## What needs to be done:
The data below holds a line containing "(343, 242) = (504, 403): grey" and a line containing "camera: 45 degrees right, 15 degrees up"; please quote exactly those two lines and every line between them, and nothing else.

## Data supplied:
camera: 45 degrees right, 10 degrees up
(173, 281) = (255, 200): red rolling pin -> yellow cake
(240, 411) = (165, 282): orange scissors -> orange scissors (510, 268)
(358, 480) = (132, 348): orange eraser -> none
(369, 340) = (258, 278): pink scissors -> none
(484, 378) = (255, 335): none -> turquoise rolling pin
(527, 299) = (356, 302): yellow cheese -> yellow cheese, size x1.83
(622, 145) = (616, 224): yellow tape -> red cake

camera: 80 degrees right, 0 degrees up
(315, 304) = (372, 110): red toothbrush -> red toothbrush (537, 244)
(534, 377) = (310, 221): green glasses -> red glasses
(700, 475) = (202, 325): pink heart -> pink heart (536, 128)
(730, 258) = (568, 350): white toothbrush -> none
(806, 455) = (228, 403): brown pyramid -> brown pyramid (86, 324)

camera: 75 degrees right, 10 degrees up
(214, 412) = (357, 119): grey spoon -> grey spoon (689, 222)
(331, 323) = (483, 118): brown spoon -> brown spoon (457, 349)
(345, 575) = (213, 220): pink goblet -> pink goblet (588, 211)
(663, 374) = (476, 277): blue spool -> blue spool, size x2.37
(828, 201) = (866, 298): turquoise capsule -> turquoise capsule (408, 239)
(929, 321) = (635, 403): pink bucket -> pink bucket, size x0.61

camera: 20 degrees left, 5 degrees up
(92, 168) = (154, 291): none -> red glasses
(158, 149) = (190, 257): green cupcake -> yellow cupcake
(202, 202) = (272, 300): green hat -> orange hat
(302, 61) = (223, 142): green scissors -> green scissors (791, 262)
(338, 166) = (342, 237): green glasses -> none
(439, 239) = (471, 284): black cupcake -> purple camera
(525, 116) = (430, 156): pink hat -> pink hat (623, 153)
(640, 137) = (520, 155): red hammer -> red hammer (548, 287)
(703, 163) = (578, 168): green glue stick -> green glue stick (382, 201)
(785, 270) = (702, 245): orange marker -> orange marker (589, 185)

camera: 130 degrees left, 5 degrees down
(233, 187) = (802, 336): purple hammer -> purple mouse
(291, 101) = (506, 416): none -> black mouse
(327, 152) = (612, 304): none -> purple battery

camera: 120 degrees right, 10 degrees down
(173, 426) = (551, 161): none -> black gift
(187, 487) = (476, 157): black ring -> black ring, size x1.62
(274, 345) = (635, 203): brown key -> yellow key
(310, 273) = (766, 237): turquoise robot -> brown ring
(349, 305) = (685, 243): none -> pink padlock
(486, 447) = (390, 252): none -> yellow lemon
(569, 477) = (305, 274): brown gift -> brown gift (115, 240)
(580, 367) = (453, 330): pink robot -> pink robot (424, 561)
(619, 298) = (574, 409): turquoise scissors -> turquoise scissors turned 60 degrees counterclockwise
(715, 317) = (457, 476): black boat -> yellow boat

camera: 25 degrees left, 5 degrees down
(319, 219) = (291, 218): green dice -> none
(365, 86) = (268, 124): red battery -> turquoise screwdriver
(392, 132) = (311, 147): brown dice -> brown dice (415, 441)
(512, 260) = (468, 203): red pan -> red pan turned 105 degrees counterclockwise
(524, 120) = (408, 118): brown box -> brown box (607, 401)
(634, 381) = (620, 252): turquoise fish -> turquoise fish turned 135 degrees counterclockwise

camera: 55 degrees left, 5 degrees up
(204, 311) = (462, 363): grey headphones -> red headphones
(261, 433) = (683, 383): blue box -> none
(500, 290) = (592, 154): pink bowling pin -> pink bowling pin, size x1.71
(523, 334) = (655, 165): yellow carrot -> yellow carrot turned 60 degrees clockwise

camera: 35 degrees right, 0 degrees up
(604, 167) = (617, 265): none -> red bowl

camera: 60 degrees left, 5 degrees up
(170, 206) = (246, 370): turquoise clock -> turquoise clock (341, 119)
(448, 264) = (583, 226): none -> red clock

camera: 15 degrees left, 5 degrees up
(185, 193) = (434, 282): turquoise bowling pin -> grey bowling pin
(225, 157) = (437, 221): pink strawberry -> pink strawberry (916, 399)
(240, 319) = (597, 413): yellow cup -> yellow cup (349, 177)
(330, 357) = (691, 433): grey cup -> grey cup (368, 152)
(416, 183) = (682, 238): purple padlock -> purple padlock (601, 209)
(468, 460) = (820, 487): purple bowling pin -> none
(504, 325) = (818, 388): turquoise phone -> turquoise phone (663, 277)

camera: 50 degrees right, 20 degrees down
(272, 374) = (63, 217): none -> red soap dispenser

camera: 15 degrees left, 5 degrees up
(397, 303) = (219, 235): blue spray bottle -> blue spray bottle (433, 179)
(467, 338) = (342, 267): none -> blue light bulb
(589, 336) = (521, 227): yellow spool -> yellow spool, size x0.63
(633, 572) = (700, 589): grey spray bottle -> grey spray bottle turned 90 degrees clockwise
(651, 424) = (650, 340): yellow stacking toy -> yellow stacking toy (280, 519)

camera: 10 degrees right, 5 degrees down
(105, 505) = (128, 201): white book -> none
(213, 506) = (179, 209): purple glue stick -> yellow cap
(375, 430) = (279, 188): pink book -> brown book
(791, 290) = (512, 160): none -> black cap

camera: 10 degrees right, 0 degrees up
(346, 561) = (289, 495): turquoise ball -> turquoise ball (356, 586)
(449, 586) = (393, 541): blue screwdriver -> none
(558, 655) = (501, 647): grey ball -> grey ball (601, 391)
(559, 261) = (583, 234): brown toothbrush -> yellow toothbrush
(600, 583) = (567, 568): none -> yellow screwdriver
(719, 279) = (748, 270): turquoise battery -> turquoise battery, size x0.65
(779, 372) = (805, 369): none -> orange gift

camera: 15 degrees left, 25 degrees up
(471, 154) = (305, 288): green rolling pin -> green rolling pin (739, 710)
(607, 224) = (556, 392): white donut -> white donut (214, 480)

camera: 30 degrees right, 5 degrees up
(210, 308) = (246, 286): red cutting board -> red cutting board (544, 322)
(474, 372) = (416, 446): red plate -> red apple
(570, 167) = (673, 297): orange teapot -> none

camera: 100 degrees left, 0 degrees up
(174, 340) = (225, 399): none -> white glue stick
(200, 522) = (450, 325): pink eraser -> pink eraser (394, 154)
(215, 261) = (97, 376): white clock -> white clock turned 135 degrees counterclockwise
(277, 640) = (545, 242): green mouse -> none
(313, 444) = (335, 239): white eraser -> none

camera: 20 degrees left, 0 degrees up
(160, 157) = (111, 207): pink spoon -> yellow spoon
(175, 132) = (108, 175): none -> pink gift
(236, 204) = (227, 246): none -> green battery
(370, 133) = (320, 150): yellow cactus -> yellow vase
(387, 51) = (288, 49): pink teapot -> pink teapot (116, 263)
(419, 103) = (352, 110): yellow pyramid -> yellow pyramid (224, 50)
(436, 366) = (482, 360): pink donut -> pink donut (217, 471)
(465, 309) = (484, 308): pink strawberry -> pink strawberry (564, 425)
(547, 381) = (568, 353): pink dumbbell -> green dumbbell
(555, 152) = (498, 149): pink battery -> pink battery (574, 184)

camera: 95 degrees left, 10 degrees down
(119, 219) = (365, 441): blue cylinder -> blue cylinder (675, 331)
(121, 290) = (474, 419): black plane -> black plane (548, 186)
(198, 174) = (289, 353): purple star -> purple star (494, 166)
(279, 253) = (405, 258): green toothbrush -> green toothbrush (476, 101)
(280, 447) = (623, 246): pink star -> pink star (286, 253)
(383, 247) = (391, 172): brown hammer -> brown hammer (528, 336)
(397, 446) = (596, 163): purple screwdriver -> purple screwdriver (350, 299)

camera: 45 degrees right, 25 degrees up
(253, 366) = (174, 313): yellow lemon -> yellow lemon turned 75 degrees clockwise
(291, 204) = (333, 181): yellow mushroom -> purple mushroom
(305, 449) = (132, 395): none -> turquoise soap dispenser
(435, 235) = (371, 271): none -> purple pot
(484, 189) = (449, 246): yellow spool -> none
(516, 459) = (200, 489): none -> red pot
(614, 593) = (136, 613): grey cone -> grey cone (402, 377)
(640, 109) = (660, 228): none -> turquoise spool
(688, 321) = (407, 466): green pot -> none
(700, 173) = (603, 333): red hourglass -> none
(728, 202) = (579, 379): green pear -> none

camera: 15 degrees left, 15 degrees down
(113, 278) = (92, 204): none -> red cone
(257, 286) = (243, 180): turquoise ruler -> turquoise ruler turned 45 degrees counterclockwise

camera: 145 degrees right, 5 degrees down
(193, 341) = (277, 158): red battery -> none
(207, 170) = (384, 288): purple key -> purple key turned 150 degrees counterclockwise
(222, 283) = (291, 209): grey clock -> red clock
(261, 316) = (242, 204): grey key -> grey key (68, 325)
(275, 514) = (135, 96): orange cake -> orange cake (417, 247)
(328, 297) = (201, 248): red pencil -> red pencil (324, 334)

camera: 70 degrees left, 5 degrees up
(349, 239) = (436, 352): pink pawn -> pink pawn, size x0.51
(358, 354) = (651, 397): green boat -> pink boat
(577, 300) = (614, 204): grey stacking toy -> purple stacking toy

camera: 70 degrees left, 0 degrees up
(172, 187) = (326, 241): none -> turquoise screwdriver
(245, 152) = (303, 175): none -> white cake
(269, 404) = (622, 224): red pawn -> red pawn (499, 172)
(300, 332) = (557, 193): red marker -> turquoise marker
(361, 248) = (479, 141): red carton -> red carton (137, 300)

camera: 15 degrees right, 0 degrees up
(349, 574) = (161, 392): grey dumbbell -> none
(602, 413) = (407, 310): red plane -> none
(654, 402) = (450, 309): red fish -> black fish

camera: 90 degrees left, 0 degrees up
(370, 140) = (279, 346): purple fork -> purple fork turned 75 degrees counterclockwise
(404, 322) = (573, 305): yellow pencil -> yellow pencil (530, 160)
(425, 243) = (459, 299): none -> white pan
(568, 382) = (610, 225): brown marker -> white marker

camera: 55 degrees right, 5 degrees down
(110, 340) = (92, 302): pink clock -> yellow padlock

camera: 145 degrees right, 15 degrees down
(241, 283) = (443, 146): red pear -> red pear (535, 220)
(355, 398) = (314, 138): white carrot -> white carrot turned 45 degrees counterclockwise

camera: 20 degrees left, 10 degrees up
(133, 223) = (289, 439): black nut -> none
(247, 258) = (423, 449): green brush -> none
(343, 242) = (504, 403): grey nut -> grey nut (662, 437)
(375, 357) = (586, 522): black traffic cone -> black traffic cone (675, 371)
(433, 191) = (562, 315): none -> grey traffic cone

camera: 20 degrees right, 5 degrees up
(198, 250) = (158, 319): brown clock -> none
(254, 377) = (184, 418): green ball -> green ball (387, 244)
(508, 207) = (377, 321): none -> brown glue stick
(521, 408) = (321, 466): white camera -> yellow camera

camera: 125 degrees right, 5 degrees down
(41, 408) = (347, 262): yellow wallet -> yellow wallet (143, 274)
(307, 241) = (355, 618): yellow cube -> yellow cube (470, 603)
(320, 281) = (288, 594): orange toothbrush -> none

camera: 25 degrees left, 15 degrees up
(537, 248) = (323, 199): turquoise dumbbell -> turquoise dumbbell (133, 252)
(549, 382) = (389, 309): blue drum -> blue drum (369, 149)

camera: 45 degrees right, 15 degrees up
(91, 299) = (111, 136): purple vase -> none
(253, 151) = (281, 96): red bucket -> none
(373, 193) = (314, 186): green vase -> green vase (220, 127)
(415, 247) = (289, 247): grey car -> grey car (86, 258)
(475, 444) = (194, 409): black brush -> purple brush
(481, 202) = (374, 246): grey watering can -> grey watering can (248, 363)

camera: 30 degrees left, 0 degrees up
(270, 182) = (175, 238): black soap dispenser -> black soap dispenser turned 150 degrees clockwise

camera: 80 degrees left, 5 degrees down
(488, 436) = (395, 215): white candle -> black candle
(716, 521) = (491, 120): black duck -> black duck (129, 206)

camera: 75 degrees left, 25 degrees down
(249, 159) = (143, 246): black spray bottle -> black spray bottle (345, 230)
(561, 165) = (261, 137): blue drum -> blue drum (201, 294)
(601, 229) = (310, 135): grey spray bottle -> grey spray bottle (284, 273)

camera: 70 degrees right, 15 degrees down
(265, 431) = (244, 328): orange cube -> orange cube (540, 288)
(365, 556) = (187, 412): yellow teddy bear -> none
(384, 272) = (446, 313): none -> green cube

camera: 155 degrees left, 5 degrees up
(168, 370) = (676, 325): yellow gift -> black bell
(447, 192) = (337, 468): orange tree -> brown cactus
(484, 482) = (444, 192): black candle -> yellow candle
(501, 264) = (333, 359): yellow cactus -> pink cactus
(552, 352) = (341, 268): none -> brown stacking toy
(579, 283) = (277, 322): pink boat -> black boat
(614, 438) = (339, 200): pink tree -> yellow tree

## Result for this exercise:
(343, 242) = (504, 403): grey nut -> grey nut (662, 437)
(375, 357) = (586, 522): black traffic cone -> black traffic cone (675, 371)
(433, 191) = (562, 315): none -> grey traffic cone

camera: 20 degrees right, 5 degrees up
(198, 250) = (158, 319): brown clock -> none
(254, 377) = (184, 418): green ball -> green ball (387, 244)
(508, 207) = (377, 321): none -> brown glue stick
(521, 408) = (321, 466): white camera -> yellow camera

camera: 125 degrees right, 5 degrees down
(41, 408) = (347, 262): yellow wallet -> yellow wallet (143, 274)
(307, 241) = (355, 618): yellow cube -> yellow cube (470, 603)
(320, 281) = (288, 594): orange toothbrush -> none

camera: 25 degrees left, 15 degrees up
(537, 248) = (323, 199): turquoise dumbbell -> turquoise dumbbell (133, 252)
(549, 382) = (389, 309): blue drum -> blue drum (369, 149)

camera: 45 degrees right, 15 degrees up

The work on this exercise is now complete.